[Items from a data source]
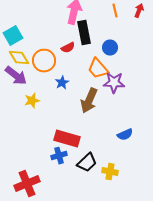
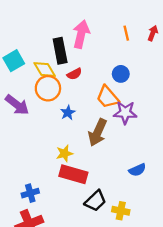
black rectangle: (84, 33) -> (60, 51), moved
yellow diamond: (19, 58) -> (45, 70), moved
yellow star: (32, 101) -> (64, 153), moved
blue cross: (59, 156) -> (30, 193), moved

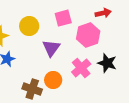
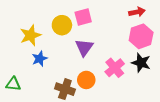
pink square: (63, 18) -> (83, 17), moved
pink hexagon: (88, 35) -> (141, 36), moved

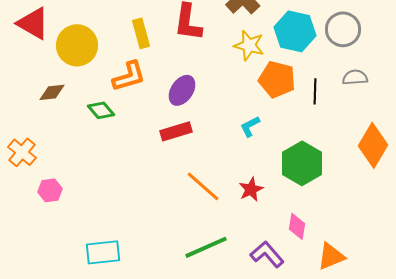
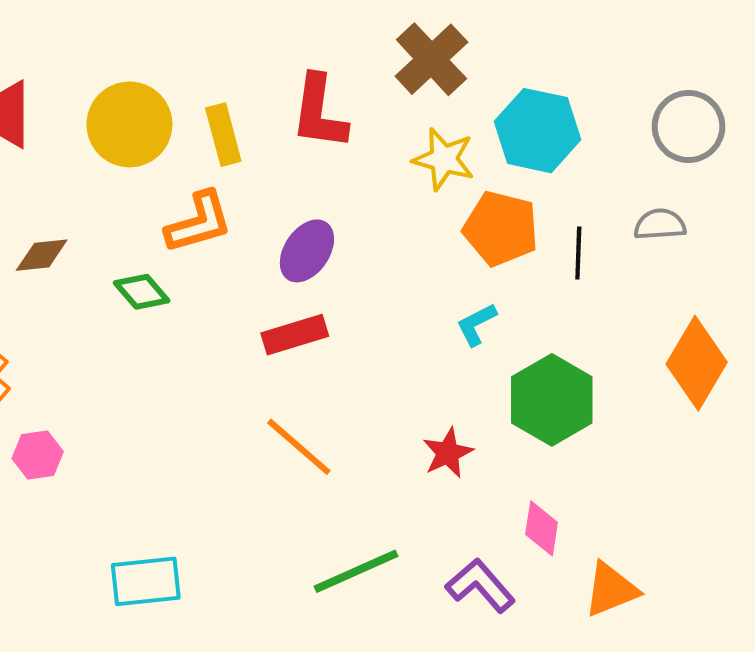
gray circle: (343, 29) -> (688, 126), moved
yellow circle: (77, 45) -> (129, 124), moved
cyan L-shape: (250, 126) -> (476, 324), moved
orange line: (203, 186) -> (299, 447), moved

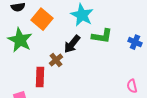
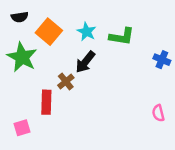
cyan star: (82, 15) -> (87, 32), moved, size x0.7
green L-shape: (102, 36) -> (122, 36), moved

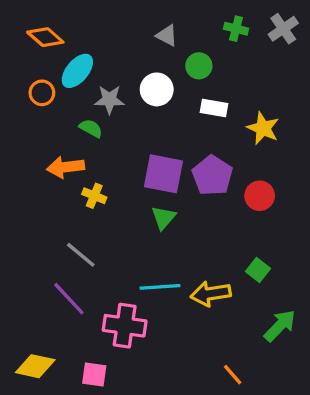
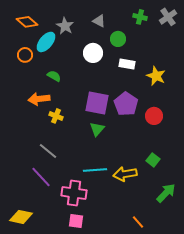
gray star: (109, 100) -> (65, 26), moved, turned 30
pink square: (94, 375) -> (76, 221), moved

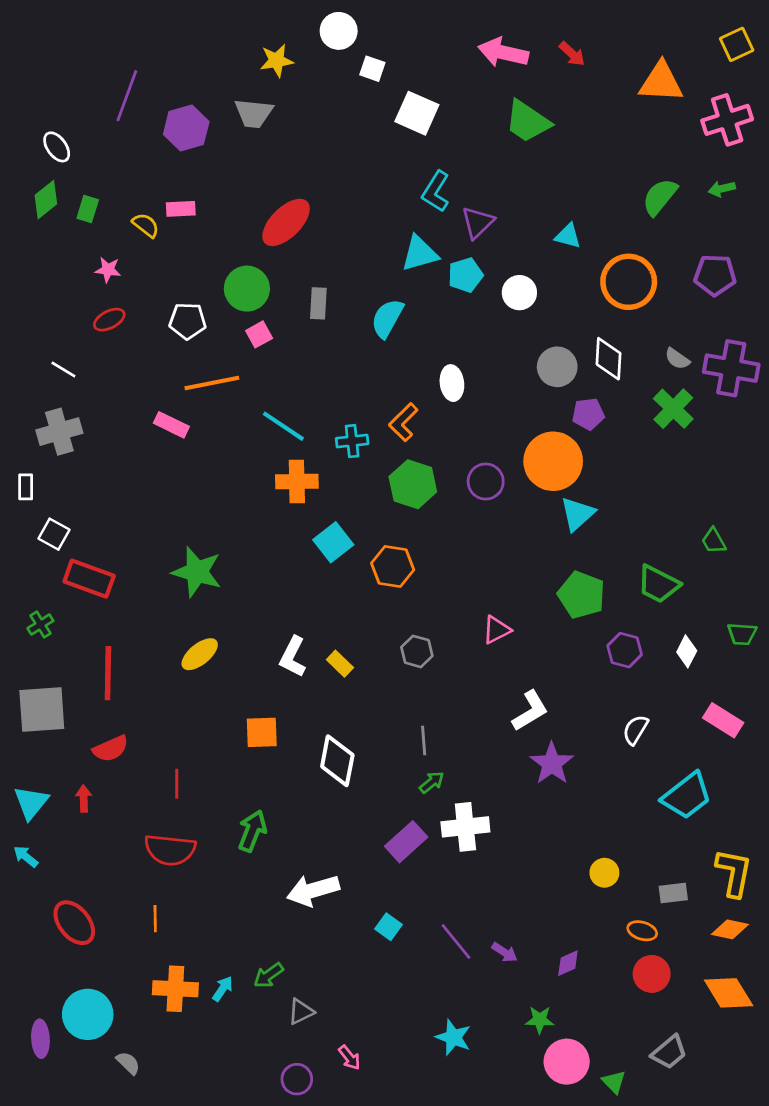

### WHAT THE EXERCISE ASKS
Leaving out the pictures, please output the lines in the entries above from the one with "yellow circle: (77, 45) -> (129, 124), moved" through the one with "gray star: (109, 100)", exactly as they are.

### WORKED SOLUTION
yellow circle: (77, 45) -> (129, 124), moved
cyan L-shape: (250, 126) -> (476, 324), moved
orange line: (203, 186) -> (299, 447), moved

cyan star: (82, 15) -> (87, 32), moved, size x0.7
green L-shape: (102, 36) -> (122, 36), moved

gray star: (109, 100) -> (65, 26), moved, turned 30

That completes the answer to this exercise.